---------- GIVEN DATA ----------
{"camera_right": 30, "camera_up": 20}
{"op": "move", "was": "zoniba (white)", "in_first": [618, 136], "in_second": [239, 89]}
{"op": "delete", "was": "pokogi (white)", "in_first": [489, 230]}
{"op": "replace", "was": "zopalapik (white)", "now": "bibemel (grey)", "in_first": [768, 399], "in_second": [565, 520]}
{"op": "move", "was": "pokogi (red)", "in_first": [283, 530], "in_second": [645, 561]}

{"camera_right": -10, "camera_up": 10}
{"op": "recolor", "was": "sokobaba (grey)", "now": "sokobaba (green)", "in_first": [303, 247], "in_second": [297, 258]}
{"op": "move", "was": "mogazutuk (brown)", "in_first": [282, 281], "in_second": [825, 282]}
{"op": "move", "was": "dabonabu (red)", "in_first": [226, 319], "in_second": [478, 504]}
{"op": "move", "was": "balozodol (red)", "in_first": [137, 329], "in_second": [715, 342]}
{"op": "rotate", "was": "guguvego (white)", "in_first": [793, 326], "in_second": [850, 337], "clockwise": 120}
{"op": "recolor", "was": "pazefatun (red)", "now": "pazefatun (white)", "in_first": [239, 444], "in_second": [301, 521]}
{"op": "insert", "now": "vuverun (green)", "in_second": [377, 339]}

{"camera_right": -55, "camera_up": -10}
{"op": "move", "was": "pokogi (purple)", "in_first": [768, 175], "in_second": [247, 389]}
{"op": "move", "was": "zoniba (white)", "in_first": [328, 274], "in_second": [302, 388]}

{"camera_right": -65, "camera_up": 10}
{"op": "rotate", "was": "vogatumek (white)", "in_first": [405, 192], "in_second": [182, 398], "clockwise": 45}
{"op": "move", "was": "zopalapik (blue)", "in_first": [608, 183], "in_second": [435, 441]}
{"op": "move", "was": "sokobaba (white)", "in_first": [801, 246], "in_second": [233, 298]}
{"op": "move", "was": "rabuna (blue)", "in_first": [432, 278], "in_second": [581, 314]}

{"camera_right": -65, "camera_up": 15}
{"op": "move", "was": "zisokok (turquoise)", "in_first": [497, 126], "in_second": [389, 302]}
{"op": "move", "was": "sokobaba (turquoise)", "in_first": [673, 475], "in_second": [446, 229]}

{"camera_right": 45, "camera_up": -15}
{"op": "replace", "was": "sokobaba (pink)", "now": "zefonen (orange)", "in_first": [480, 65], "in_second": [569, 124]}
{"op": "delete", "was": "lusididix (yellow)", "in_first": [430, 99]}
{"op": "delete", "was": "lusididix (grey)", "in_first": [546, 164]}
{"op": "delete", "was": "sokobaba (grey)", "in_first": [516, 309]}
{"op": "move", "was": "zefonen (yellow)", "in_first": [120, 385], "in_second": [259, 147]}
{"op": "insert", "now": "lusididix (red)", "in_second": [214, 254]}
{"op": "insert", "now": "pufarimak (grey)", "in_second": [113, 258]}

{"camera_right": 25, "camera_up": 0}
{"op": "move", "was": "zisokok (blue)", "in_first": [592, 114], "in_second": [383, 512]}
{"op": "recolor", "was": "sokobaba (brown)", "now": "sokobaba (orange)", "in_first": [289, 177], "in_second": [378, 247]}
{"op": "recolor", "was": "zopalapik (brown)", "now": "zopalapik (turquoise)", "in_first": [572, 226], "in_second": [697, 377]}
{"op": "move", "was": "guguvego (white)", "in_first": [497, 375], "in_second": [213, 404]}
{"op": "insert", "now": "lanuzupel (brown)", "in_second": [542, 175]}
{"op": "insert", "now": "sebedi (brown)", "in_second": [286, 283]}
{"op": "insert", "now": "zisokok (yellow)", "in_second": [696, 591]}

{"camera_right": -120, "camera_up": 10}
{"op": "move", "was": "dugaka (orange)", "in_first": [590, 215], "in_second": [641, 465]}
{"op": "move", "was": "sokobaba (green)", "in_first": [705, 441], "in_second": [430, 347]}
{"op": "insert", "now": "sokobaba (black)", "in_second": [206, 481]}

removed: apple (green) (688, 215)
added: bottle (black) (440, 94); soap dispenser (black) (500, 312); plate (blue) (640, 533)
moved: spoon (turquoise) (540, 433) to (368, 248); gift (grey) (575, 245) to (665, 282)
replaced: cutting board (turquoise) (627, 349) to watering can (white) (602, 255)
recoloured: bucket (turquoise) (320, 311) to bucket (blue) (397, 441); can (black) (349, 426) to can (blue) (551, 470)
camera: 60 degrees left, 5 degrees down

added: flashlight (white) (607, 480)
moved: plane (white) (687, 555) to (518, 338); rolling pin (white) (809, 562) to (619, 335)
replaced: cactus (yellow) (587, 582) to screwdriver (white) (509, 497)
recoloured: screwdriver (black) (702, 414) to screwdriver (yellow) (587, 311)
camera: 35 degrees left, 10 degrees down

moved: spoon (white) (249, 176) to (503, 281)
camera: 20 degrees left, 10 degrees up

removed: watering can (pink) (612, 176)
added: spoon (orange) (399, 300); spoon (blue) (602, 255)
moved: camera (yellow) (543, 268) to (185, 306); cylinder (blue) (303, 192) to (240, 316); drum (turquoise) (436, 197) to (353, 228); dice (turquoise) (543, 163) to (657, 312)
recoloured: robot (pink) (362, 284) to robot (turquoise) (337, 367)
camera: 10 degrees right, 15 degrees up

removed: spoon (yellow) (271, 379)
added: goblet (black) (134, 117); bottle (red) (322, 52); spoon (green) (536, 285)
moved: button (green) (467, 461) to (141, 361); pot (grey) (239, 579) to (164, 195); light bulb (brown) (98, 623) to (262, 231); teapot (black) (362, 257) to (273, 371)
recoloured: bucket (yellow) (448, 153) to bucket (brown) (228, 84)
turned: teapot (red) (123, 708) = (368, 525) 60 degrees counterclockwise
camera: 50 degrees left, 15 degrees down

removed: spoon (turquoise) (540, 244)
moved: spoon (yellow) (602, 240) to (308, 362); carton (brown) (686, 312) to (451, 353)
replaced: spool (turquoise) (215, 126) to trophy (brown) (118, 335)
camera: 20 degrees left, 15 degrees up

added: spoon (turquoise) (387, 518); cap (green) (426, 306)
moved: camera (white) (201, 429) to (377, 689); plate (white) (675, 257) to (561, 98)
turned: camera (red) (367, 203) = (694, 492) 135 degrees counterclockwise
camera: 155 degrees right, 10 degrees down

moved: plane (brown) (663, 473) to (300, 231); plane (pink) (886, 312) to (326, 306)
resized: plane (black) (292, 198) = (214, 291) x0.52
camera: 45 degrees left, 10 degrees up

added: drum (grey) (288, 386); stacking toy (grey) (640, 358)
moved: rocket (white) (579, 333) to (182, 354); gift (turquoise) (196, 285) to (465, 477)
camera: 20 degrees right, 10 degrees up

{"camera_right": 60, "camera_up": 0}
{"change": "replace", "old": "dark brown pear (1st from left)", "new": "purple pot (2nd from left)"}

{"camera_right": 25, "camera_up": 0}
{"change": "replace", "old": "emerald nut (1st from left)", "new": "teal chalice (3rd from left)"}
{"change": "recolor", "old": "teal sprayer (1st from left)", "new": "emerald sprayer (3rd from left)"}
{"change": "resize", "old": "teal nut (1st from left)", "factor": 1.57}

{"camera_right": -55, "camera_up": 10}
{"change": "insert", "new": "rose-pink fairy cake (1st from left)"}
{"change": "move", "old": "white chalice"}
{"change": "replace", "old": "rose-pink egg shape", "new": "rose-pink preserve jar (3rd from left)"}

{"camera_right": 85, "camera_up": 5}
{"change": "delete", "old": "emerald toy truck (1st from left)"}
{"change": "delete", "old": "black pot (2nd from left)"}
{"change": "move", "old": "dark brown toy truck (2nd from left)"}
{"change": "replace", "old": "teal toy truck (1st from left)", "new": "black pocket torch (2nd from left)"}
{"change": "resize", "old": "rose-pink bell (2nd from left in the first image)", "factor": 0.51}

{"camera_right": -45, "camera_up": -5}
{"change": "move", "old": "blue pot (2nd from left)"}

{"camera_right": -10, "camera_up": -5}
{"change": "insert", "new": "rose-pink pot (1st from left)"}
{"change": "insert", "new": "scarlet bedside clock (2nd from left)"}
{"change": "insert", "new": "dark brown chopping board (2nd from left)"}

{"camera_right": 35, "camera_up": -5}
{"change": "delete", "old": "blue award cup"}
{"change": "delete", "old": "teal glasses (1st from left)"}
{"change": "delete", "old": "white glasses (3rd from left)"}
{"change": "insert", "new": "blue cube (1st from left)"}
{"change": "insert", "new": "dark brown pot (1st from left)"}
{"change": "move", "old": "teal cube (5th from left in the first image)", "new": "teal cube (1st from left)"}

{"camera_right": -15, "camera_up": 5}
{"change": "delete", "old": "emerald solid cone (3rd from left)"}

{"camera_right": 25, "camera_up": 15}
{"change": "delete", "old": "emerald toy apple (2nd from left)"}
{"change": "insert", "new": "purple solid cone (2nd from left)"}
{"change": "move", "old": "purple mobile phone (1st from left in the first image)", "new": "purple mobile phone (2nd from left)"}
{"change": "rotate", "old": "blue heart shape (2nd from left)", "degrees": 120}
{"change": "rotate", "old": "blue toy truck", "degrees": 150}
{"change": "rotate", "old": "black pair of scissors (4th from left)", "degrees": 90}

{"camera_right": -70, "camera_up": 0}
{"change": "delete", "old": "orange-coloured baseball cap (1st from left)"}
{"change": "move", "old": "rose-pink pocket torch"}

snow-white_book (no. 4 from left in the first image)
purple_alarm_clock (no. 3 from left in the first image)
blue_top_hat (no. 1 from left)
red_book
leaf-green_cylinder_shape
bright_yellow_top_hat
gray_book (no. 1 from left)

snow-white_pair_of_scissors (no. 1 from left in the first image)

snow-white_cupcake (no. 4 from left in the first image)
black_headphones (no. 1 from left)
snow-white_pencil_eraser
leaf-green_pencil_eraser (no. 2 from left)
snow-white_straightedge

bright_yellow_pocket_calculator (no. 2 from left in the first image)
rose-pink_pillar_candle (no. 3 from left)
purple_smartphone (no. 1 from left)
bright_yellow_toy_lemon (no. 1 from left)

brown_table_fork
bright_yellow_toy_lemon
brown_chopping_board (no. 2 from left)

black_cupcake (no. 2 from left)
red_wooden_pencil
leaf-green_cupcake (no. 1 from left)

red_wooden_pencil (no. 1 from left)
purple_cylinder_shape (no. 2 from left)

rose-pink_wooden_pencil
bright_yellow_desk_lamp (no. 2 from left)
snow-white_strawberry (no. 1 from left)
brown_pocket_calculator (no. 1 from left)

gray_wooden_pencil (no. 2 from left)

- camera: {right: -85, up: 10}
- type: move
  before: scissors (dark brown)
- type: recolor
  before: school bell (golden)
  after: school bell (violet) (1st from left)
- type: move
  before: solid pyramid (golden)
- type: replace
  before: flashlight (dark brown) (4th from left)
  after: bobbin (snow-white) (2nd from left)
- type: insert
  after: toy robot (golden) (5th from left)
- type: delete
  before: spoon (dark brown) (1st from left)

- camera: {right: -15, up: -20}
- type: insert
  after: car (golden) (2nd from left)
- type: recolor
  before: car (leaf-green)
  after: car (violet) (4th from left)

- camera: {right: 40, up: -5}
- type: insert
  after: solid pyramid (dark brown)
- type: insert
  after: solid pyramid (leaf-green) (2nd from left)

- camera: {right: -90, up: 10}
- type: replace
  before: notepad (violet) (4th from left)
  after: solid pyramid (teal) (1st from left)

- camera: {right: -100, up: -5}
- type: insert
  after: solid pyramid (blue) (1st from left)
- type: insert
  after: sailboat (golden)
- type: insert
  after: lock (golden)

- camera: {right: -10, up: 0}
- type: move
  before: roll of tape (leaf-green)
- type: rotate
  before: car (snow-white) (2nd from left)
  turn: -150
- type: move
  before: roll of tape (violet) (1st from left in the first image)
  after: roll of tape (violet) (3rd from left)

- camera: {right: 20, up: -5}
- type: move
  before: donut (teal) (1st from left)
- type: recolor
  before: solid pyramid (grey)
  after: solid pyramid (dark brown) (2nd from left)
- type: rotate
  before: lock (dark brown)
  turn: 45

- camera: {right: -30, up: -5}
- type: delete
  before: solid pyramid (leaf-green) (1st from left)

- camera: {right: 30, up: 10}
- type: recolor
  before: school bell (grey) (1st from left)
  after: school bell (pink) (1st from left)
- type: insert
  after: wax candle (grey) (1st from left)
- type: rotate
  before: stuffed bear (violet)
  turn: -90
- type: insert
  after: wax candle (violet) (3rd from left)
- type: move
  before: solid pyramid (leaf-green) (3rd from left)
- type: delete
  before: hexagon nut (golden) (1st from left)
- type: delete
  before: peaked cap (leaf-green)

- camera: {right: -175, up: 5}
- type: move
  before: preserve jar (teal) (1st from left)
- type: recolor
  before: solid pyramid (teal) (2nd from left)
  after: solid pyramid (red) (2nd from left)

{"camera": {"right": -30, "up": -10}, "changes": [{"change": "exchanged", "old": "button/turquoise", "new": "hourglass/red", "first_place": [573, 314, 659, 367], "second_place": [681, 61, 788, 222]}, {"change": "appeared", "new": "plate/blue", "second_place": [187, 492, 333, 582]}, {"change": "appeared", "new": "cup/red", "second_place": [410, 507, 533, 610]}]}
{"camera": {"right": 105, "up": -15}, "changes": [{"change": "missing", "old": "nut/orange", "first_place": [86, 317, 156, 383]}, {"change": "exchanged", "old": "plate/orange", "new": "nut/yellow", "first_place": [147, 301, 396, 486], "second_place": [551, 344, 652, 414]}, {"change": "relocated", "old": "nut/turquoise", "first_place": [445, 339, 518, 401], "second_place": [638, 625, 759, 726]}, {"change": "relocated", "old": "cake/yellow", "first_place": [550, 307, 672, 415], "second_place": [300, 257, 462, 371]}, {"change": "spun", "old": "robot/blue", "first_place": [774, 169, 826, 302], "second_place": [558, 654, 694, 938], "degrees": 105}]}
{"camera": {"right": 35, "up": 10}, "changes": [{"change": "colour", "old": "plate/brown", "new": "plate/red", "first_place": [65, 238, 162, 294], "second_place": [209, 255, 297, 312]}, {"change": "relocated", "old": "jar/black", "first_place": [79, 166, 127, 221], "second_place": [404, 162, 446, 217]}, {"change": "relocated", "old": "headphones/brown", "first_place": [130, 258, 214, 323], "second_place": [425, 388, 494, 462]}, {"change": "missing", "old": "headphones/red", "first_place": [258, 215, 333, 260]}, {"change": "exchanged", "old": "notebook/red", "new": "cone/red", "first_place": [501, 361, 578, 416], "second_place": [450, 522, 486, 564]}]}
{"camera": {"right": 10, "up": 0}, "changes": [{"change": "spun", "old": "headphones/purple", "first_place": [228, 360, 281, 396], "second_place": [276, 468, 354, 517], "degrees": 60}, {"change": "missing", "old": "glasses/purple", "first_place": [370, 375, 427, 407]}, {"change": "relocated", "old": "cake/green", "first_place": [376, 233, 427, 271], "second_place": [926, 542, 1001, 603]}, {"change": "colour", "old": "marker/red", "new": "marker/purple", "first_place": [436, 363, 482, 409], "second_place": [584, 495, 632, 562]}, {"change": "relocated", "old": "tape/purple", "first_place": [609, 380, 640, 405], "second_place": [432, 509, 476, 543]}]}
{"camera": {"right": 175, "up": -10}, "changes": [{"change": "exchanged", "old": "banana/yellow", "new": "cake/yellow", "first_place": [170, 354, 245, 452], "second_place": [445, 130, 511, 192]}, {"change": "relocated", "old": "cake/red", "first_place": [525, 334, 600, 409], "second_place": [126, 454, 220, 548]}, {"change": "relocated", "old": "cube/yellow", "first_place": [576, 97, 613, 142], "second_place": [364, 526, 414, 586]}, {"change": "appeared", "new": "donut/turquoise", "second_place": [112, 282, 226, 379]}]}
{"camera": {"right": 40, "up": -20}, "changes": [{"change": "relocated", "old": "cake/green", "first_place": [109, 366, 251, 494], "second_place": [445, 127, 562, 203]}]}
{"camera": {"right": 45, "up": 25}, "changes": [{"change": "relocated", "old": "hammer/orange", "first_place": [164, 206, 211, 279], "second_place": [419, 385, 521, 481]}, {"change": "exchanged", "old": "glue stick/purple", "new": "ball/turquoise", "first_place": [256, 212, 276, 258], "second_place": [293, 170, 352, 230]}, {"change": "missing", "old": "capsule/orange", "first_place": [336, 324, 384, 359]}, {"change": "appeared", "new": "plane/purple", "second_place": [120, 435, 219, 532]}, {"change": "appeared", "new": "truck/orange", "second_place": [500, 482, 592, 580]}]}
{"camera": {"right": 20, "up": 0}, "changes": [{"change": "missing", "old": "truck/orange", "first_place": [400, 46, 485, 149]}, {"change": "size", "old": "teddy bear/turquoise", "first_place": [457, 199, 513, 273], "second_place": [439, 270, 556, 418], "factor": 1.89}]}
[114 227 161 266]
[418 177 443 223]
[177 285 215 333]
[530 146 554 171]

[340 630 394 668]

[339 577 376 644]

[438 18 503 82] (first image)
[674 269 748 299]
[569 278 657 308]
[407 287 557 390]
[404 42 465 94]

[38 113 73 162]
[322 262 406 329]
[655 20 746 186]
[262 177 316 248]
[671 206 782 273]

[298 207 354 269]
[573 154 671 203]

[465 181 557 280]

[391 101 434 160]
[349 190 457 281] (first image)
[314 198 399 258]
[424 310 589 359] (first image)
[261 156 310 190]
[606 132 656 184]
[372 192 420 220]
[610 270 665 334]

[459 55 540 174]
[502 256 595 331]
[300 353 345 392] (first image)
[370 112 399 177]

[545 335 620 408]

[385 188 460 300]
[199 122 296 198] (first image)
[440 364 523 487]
----------
**YOUR GOAL**
Please, from the material above, copy only the lines from the line with "added: bottle (black)" up to and including the line with "recoloured: bucket (turquoise)", exactly as written.

**EXERCISE RESPONSE**
added: bottle (black) (440, 94); soap dispenser (black) (500, 312); plate (blue) (640, 533)
moved: spoon (turquoise) (540, 433) to (368, 248); gift (grey) (575, 245) to (665, 282)
replaced: cutting board (turquoise) (627, 349) to watering can (white) (602, 255)
recoloured: bucket (turquoise) (320, 311) to bucket (blue) (397, 441); can (black) (349, 426) to can (blue) (551, 470)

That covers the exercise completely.